When you reach the line that contains "green glasses: 6 -> 5" in the data below, start reproducing lines exactly, and stop after the line that contains "red wallet: 3 -> 8".

§ Data section
###
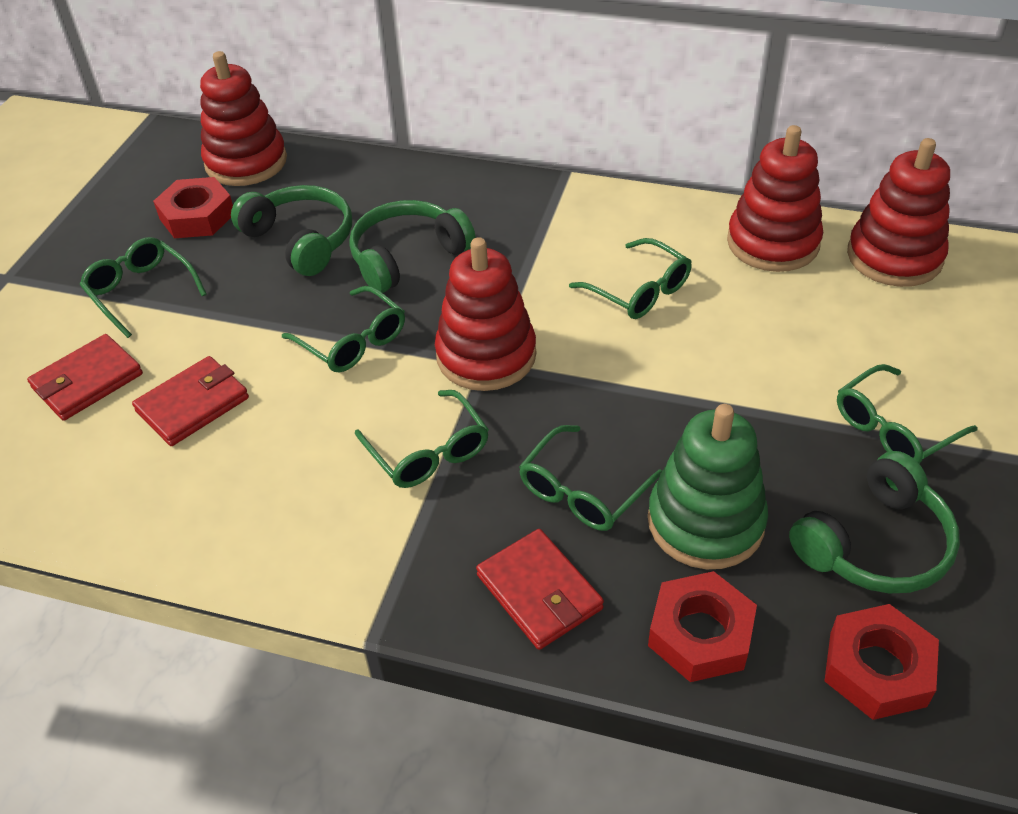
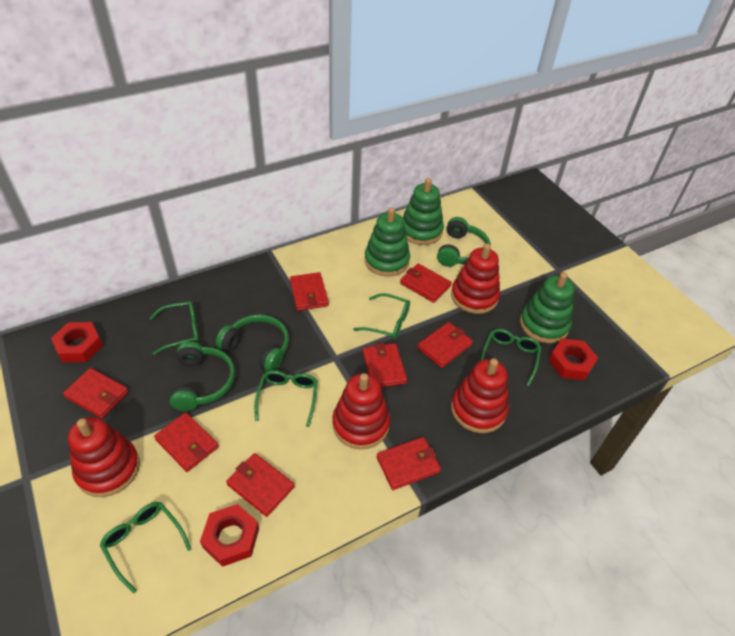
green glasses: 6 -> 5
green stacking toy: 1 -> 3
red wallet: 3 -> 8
###
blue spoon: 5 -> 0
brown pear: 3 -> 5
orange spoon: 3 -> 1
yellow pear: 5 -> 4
###
§ Written response
green glasses: 6 -> 5
green stacking toy: 1 -> 3
red wallet: 3 -> 8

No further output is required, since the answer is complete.